Task to carry out>
Go to the line in the data below that contains "none -> black brick K6 level 1". Write it out exactly, along with every later line through the last, and nothing else.

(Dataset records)
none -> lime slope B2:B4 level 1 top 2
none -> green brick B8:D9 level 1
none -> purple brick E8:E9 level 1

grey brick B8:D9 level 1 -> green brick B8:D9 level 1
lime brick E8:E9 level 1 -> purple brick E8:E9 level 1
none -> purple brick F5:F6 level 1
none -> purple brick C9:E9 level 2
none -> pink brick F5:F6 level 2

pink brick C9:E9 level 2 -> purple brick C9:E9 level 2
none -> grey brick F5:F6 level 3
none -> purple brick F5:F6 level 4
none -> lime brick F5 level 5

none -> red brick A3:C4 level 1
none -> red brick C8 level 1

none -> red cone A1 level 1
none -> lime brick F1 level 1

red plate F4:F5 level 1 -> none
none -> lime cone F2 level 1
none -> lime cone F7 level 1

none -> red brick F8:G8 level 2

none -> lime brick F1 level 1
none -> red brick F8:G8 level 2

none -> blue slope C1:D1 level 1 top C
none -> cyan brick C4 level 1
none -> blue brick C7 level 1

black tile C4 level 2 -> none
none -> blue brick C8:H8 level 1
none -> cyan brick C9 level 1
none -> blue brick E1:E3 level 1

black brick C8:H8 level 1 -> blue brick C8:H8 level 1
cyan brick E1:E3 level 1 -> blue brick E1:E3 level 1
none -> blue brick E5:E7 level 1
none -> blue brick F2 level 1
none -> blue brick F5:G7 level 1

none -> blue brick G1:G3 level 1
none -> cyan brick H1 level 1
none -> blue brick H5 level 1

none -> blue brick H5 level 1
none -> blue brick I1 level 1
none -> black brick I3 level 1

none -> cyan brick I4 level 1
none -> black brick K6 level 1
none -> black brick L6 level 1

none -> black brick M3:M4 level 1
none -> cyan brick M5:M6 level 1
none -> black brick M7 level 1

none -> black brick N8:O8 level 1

Response box>
none -> black brick K6 level 1
none -> black brick L6 level 1

none -> black brick M3:M4 level 1
none -> cyan brick M5:M6 level 1
none -> black brick M7 level 1

none -> black brick N8:O8 level 1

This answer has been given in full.